| EXERCISE TASK |
Starting with the line that contains "This is a 0.25" and going on through the last of the entries, write those lines out again, switching "outline" to "footprint" and leaving everything else unchanged.

···

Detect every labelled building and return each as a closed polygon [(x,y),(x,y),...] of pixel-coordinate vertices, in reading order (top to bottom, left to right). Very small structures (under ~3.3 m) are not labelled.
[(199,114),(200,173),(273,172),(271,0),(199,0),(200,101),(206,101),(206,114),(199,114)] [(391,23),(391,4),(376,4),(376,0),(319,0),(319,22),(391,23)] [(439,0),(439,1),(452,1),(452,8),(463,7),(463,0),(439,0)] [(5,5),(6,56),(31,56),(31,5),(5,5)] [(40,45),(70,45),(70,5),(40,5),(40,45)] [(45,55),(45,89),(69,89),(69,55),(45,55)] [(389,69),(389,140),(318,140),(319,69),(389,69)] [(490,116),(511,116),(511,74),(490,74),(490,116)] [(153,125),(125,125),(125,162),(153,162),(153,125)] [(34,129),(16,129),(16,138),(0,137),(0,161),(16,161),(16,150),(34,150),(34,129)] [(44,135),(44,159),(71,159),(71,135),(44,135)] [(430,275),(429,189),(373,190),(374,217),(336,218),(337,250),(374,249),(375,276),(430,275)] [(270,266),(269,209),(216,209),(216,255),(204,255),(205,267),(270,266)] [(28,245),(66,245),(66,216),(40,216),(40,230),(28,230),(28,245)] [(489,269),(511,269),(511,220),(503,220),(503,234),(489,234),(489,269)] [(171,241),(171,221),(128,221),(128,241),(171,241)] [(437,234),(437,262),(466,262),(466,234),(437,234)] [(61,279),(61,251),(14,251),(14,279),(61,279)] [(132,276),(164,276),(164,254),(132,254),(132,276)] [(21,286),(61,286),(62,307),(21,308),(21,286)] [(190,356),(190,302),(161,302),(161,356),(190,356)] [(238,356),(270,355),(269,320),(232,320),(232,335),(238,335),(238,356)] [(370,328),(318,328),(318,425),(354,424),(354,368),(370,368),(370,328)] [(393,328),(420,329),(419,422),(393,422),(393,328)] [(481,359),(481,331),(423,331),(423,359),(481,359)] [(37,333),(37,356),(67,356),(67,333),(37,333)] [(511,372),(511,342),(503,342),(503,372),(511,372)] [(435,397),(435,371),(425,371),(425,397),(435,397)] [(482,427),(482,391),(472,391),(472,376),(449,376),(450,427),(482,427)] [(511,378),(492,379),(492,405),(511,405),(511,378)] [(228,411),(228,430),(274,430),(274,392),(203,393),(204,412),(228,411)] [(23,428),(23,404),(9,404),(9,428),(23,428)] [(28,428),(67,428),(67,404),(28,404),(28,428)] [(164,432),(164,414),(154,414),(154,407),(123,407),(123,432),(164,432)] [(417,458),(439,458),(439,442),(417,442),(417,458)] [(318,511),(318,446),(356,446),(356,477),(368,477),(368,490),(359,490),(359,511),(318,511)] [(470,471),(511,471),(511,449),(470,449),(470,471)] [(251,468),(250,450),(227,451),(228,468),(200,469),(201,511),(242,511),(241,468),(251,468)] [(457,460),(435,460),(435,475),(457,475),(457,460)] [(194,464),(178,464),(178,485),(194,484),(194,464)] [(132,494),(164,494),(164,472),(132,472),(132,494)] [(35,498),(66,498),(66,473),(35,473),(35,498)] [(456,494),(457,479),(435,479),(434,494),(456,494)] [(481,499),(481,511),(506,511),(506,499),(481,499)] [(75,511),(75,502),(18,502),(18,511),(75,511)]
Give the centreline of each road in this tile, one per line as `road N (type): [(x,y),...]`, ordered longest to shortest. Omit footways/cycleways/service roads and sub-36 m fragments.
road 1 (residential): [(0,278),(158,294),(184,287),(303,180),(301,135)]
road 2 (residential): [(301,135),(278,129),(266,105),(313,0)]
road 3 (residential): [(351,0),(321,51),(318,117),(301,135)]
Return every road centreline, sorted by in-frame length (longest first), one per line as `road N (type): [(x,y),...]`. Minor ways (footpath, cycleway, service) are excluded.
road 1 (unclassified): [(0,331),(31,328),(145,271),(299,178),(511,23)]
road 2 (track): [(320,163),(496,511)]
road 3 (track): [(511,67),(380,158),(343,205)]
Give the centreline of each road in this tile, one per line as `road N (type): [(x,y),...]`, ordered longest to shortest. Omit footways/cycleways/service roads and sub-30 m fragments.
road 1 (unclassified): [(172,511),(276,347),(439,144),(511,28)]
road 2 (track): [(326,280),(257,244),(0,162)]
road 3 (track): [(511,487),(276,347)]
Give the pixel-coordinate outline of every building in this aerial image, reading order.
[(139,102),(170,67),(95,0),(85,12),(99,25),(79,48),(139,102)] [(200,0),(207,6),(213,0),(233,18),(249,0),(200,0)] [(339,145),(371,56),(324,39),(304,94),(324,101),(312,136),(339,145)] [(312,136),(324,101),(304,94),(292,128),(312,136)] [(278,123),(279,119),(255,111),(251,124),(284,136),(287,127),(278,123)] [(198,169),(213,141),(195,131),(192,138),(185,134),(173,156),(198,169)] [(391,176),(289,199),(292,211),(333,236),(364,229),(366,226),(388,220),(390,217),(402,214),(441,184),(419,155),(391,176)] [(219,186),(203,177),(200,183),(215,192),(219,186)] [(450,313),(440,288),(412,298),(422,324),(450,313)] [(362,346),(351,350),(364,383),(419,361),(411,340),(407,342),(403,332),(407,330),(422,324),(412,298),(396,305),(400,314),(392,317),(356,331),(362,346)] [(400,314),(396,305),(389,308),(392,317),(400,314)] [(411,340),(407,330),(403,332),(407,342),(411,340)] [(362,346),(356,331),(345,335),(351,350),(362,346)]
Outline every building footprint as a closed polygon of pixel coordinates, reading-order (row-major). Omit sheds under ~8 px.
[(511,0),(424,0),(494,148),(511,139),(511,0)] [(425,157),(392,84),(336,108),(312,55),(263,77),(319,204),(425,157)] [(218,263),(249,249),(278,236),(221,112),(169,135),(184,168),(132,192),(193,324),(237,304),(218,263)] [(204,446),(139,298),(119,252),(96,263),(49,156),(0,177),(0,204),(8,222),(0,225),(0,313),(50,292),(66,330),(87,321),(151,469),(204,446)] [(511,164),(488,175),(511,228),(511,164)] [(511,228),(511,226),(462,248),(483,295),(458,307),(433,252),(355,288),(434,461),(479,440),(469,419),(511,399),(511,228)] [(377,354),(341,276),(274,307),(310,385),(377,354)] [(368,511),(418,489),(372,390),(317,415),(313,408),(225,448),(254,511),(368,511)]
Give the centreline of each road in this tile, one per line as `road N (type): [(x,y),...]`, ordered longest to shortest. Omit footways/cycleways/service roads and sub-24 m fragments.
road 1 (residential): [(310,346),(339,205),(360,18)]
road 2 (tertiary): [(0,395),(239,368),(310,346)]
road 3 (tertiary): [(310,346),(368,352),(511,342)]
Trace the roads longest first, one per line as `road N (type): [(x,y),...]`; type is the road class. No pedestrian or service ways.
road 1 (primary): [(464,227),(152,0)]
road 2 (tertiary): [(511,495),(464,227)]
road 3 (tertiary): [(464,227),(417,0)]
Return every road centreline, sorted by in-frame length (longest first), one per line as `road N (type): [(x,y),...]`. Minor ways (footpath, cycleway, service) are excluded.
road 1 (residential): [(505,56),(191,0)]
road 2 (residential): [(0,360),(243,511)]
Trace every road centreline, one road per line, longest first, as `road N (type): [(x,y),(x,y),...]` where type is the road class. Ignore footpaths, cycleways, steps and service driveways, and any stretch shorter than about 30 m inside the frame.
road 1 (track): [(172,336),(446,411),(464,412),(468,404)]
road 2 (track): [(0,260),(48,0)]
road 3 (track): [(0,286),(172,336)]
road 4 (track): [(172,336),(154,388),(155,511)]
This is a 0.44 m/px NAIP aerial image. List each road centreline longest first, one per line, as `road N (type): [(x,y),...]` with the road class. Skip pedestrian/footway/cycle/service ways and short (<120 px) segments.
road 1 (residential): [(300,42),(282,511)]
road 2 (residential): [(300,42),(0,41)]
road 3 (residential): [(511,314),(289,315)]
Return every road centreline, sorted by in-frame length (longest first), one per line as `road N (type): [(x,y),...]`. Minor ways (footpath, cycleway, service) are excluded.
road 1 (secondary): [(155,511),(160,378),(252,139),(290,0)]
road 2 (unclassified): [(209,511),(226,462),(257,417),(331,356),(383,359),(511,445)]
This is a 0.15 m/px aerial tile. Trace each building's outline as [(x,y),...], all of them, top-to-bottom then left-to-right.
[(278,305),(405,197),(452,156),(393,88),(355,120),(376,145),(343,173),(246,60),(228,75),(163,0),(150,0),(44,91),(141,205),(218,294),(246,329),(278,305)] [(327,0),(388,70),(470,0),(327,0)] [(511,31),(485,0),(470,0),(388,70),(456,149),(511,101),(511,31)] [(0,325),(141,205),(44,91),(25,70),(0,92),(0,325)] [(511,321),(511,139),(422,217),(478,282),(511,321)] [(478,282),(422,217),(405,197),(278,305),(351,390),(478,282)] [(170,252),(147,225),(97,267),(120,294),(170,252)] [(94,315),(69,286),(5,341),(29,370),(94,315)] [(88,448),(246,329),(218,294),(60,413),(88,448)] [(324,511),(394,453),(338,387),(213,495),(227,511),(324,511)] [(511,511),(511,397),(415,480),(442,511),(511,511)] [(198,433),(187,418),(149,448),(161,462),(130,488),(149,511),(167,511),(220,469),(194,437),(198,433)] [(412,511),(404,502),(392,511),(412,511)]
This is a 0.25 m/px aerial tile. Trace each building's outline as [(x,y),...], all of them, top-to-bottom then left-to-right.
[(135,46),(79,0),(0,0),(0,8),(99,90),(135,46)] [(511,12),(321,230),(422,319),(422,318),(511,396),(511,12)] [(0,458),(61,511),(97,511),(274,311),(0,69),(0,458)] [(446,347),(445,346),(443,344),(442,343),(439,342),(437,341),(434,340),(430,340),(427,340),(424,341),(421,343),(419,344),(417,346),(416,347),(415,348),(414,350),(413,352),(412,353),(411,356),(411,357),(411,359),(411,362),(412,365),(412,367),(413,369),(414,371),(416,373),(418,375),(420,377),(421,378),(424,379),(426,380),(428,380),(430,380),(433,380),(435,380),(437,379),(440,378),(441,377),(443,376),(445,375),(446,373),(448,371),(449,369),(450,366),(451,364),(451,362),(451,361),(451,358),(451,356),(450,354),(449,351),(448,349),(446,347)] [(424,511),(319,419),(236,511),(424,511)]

···

| EXERCISE ANSWER |
This is a 0.25 m/px aerial tile. Trace each building's footprint as [(x,y),...], all of them, top-to-bottom then left-to-right.
[(135,46),(79,0),(0,0),(0,8),(99,90),(135,46)] [(511,12),(321,230),(422,319),(422,318),(511,396),(511,12)] [(0,458),(61,511),(97,511),(274,311),(0,69),(0,458)] [(446,347),(445,346),(443,344),(442,343),(439,342),(437,341),(434,340),(430,340),(427,340),(424,341),(421,343),(419,344),(417,346),(416,347),(415,348),(414,350),(413,352),(412,353),(411,356),(411,357),(411,359),(411,362),(412,365),(412,367),(413,369),(414,371),(416,373),(418,375),(420,377),(421,378),(424,379),(426,380),(428,380),(430,380),(433,380),(435,380),(437,379),(440,378),(441,377),(443,376),(445,375),(446,373),(448,371),(449,369),(450,366),(451,364),(451,362),(451,361),(451,358),(451,356),(450,354),(449,351),(448,349),(446,347)] [(424,511),(319,419),(236,511),(424,511)]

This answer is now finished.